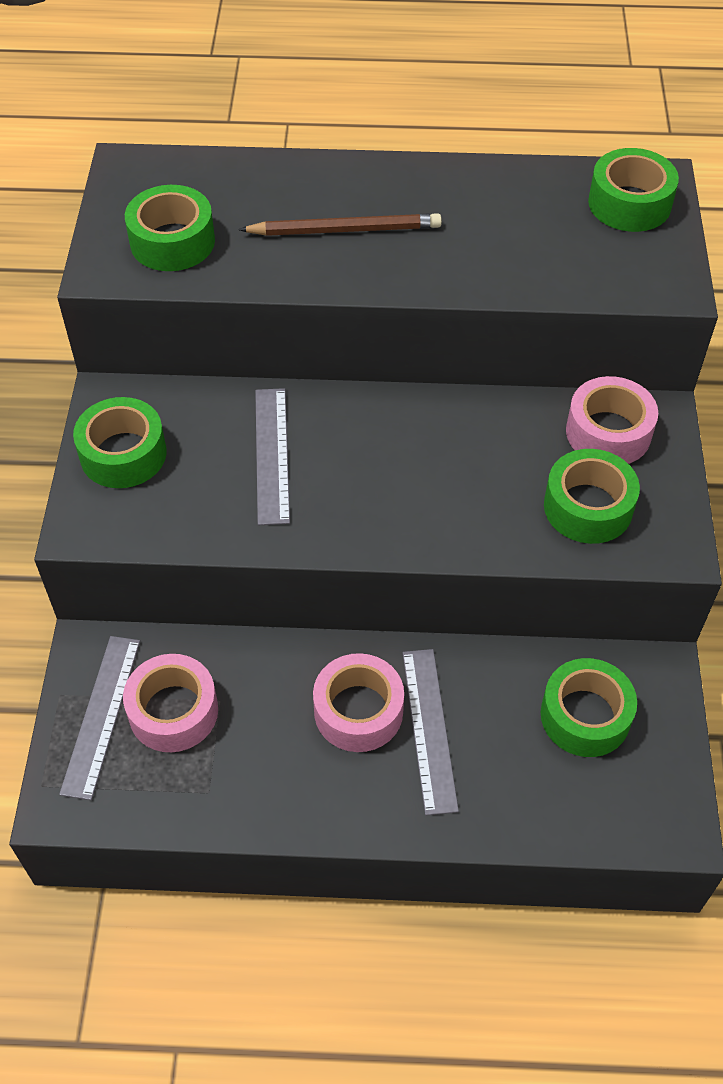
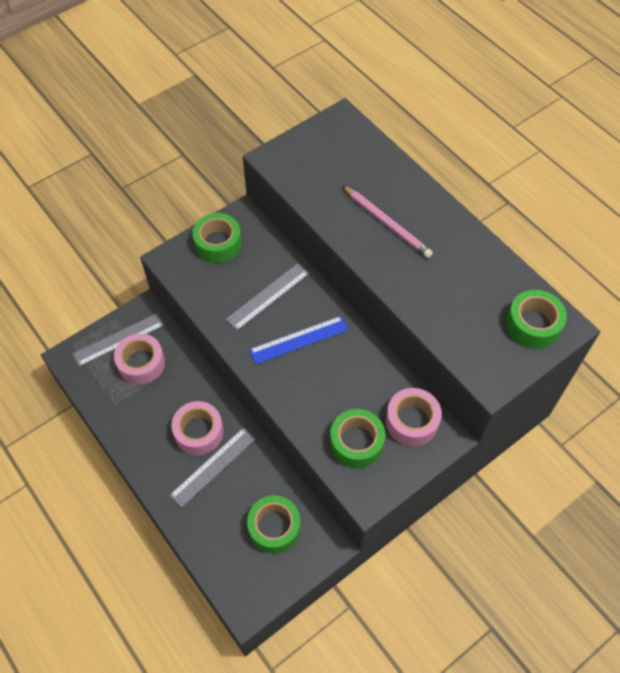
camera: 50 degrees right, 5 degrees up
(172, 241) = (313, 168): green tape -> none
(344, 230) = (387, 223): brown pencil -> pink pencil
(376, 466) = (299, 340): none -> blue ruler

--

* Instructions to follow *
Leave the pictures out and output all of the data verbatim.

* Finished exercise *
camera: 50 degrees right, 5 degrees up
(172, 241) = (313, 168): green tape -> none
(344, 230) = (387, 223): brown pencil -> pink pencil
(376, 466) = (299, 340): none -> blue ruler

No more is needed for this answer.